==== Entries shown ====

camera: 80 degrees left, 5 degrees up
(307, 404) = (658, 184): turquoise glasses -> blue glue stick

====
==== Entries shown ====

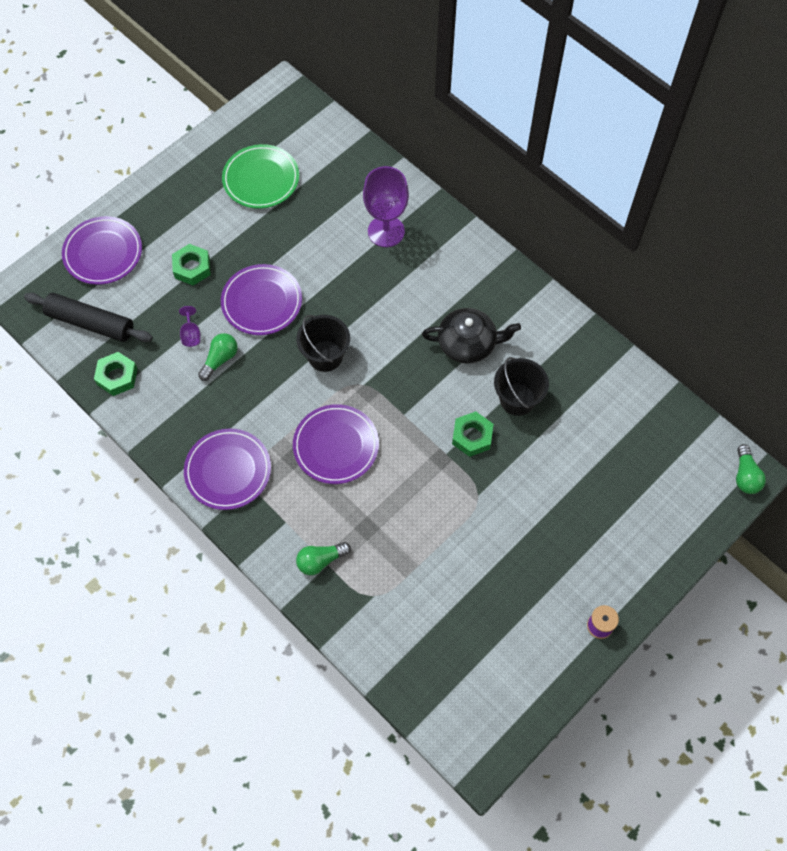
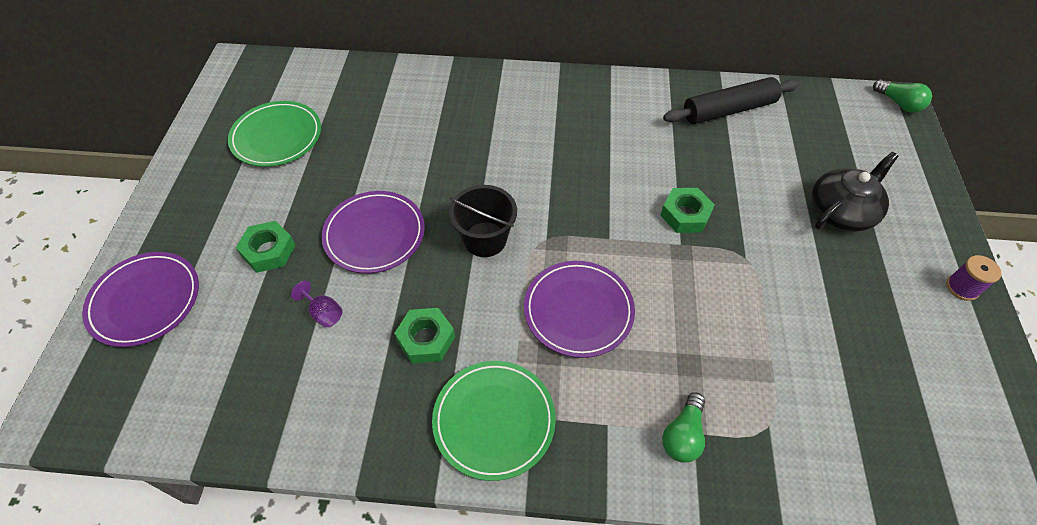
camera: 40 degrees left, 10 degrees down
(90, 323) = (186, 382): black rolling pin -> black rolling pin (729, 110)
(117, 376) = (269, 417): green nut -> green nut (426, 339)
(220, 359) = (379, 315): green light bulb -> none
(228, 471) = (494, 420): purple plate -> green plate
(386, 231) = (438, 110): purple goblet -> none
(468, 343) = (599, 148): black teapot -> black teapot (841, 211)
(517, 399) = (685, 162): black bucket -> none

====

__Work to complete__. The lines above from the one with "camera: 80 degrees left, 5 degrees up" through the one with "(307, 404) = (658, 184): turquoise" are to be duplicated exactly, ends included, with nothing added.

__Answer section__.
camera: 80 degrees left, 5 degrees up
(307, 404) = (658, 184): turquoise glasses -> blue glue stick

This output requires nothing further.